▶ **DATA SUPPLIED**
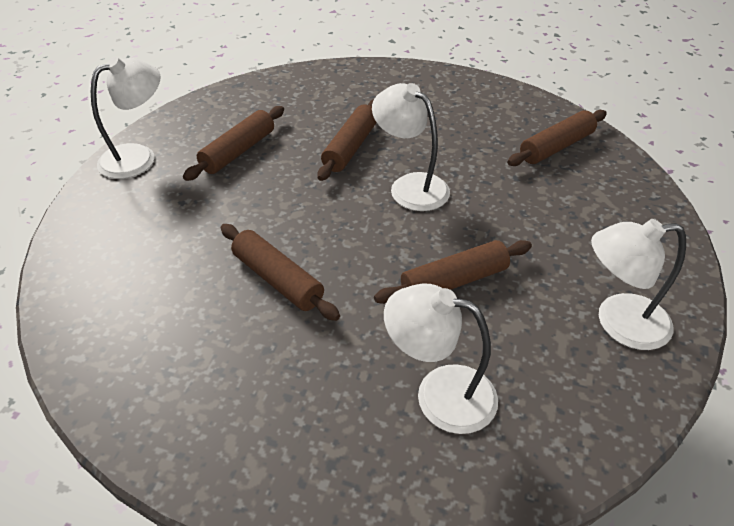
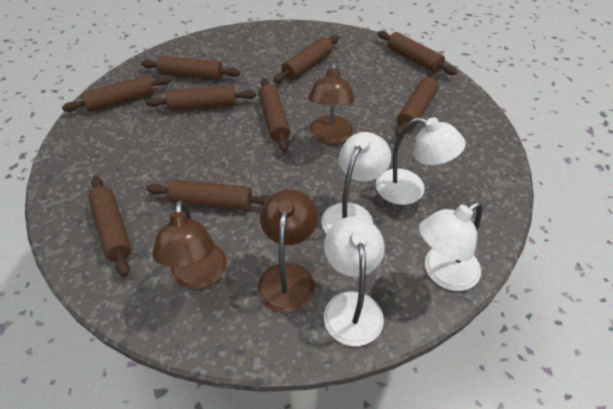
brown lamp: 0 -> 3
brown rolling pin: 5 -> 9

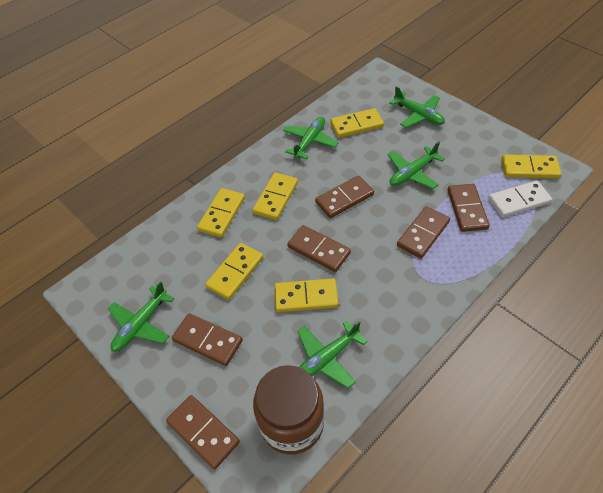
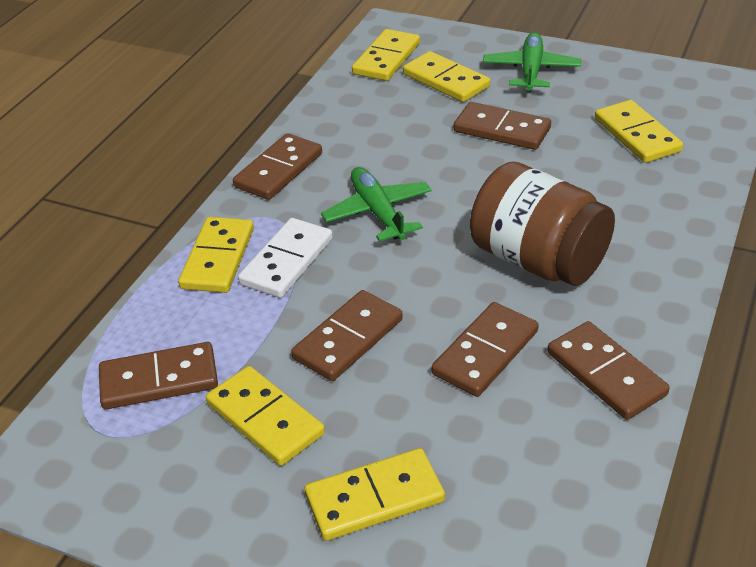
green plane: 5 -> 2

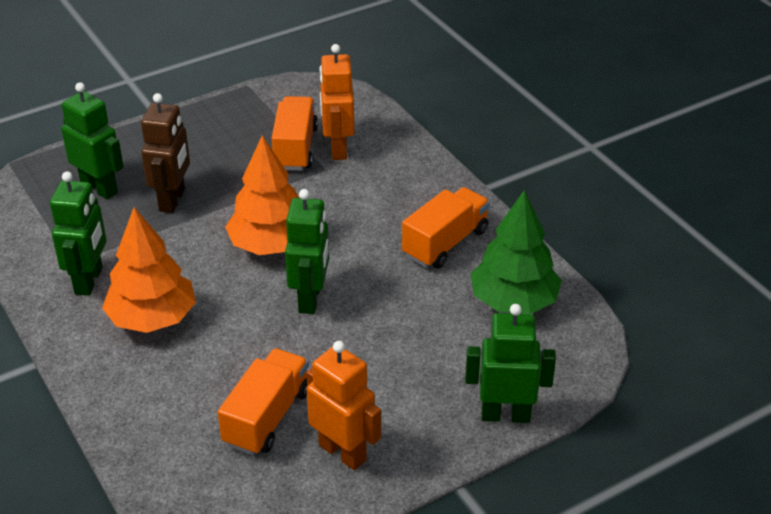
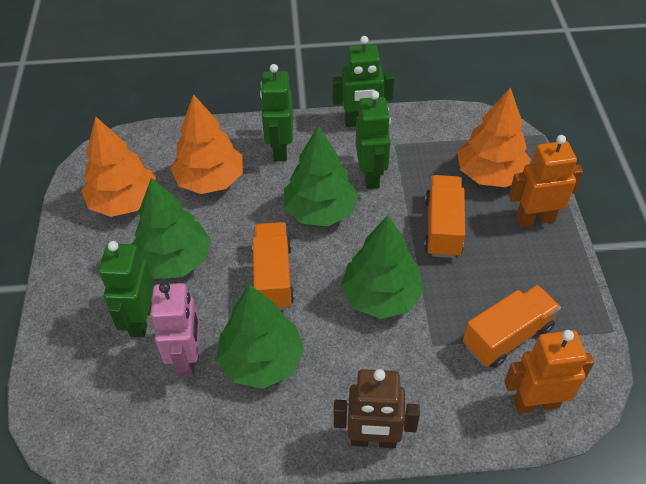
green tree: 1 -> 4
orange tree: 2 -> 3
pink robot: 0 -> 1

▶ **ACTIVITY**
Aside from its pictures, the listing must be given again in full, exactly as it appears.

▶ **REPLY**
brown lamp: 0 -> 3
brown rolling pin: 5 -> 9

green plane: 5 -> 2

green tree: 1 -> 4
orange tree: 2 -> 3
pink robot: 0 -> 1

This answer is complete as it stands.